Work request
Report the number of lines in the records below that contain the word "rectangle", and nothing more.

┌─ Provided records

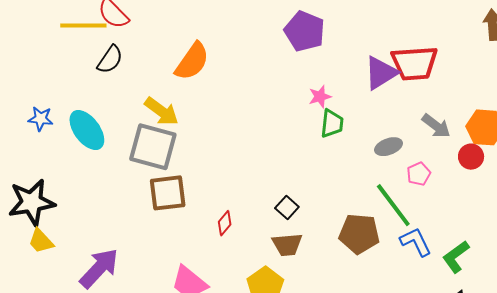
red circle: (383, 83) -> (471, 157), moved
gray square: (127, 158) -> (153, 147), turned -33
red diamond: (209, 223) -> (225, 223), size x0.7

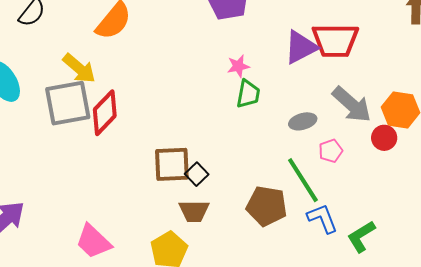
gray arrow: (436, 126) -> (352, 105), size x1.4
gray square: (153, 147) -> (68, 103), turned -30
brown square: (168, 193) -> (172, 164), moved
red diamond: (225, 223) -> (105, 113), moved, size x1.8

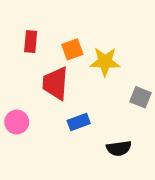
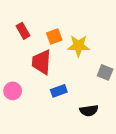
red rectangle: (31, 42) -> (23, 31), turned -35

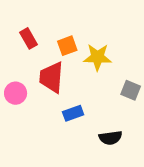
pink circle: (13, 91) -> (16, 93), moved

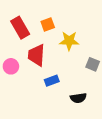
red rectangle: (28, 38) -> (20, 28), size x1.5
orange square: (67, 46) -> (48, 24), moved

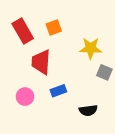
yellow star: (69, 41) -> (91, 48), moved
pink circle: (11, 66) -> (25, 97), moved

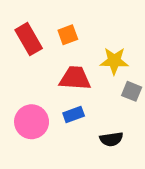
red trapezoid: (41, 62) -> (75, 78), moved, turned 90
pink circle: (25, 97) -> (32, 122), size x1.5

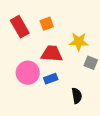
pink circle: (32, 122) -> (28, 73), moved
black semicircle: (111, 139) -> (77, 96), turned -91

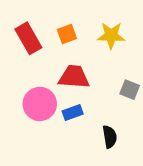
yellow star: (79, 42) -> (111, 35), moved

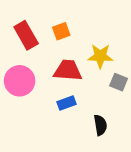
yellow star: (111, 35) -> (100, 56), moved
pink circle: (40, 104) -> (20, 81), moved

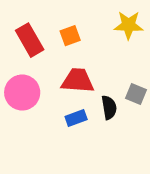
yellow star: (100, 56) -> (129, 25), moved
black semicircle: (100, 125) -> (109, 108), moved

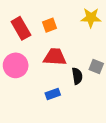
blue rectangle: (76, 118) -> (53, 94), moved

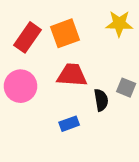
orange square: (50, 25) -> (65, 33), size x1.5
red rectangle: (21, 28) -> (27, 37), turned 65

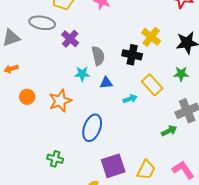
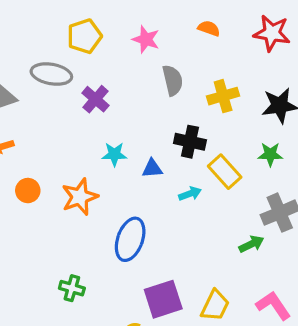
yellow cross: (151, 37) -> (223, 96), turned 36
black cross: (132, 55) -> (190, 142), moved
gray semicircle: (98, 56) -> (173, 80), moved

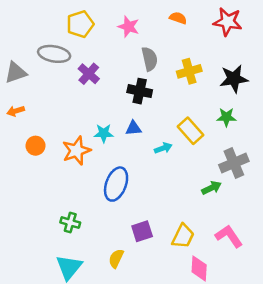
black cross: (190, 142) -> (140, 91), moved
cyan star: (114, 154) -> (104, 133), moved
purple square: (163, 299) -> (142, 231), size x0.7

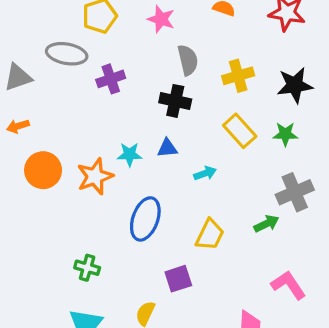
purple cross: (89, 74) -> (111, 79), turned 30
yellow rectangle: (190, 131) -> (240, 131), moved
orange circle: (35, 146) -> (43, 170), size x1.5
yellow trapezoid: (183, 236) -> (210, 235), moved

└─

Written solution
5